* YOUR INSTRUCTIONS *
All lines below between the line with "pink can: 1 -> 2" and the line with "blue star: 9 -> 8", including both, must be copied exactly, and the pictures must be omitted.

* DATA FOR THIS TASK *
* * * * *

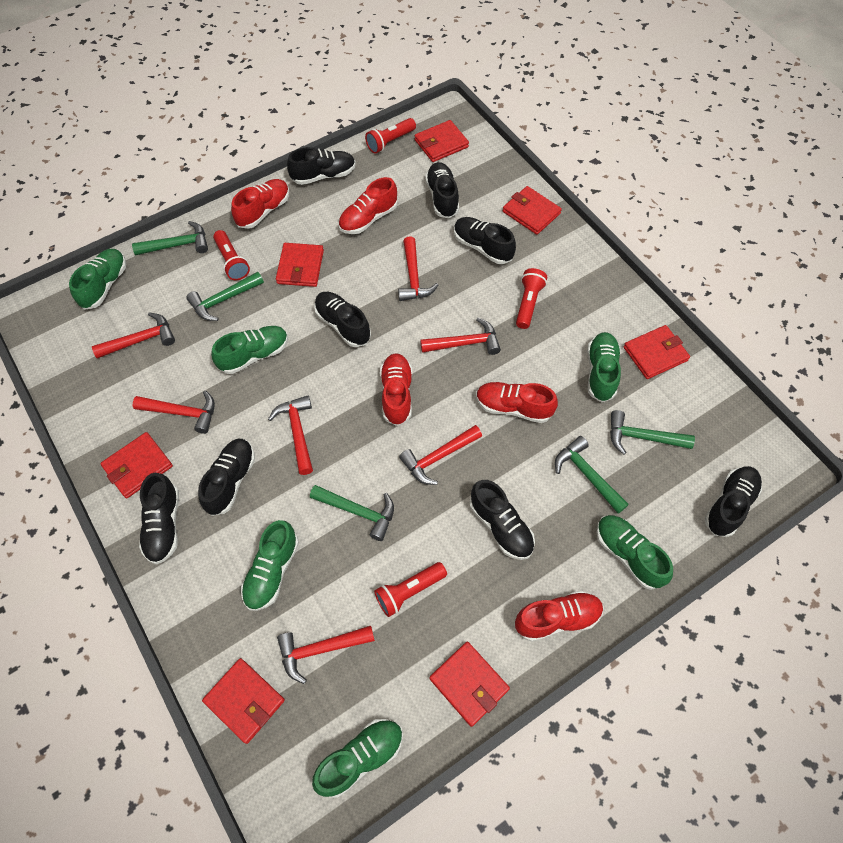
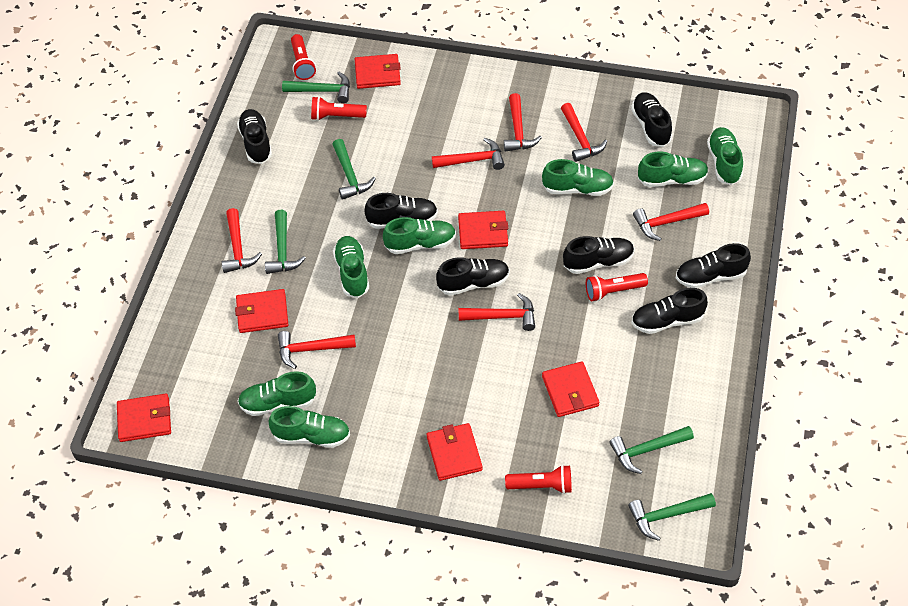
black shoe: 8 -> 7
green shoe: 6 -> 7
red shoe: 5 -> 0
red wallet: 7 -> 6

* * * * *

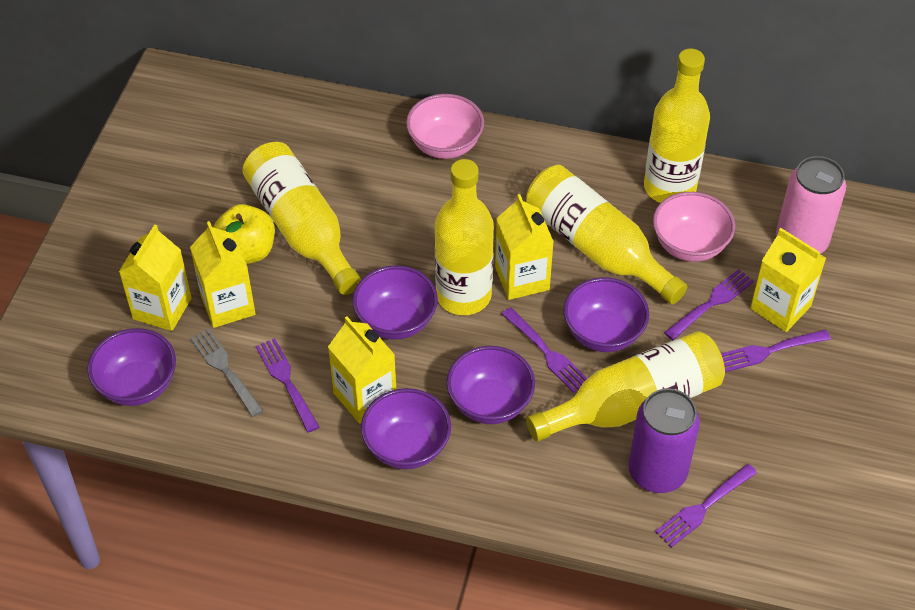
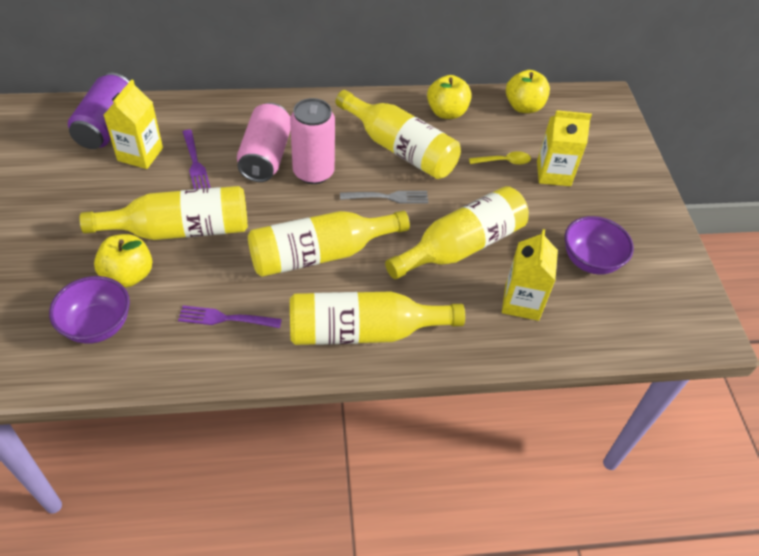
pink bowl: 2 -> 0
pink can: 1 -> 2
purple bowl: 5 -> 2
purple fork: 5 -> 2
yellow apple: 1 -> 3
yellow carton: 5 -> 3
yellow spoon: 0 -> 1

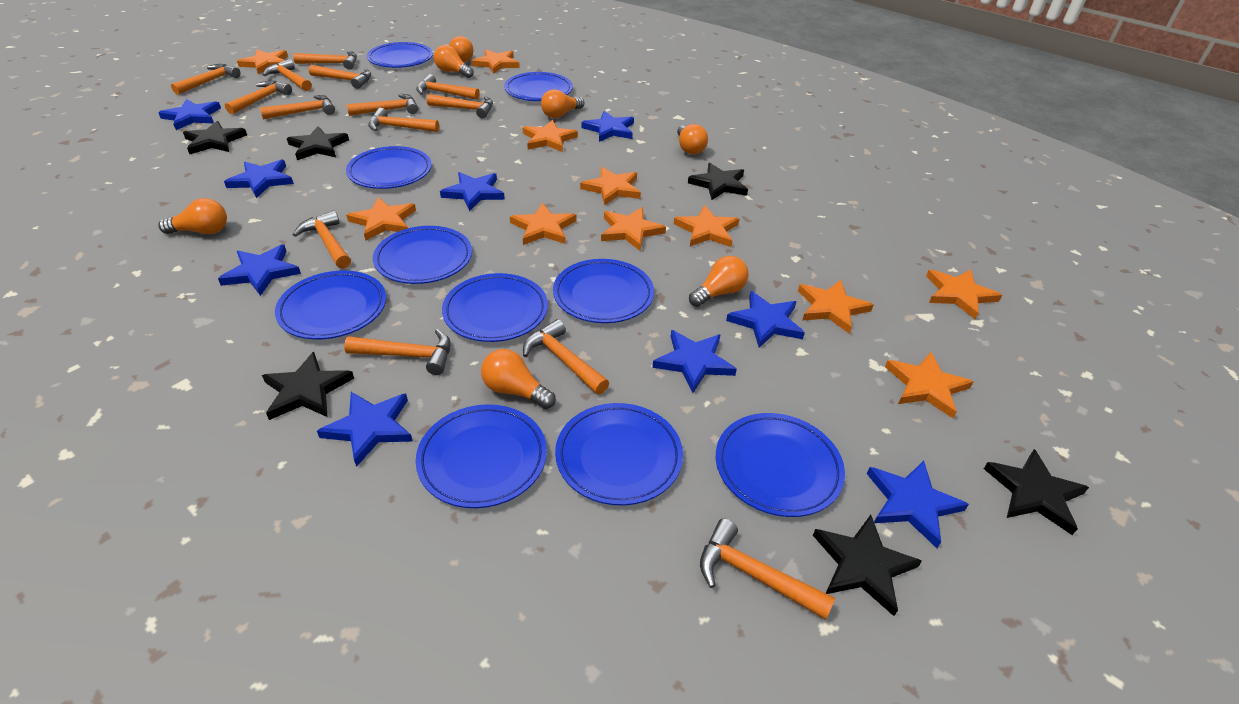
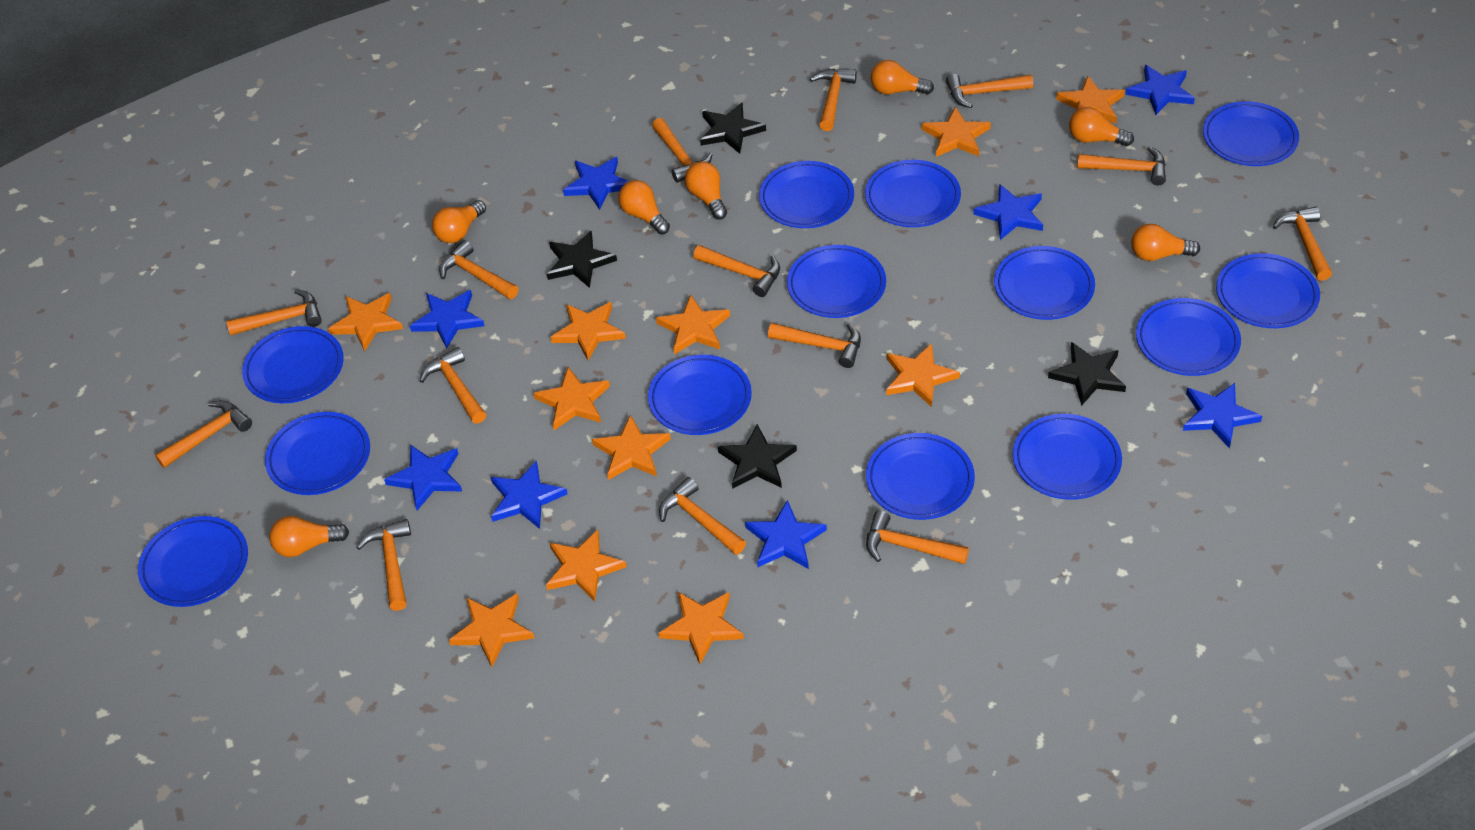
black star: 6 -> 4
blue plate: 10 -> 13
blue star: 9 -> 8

* * * * *

* EXERCISE RESULT *
pink can: 1 -> 2
purple bowl: 5 -> 2
purple fork: 5 -> 2
yellow apple: 1 -> 3
yellow carton: 5 -> 3
yellow spoon: 0 -> 1

black star: 6 -> 4
blue plate: 10 -> 13
blue star: 9 -> 8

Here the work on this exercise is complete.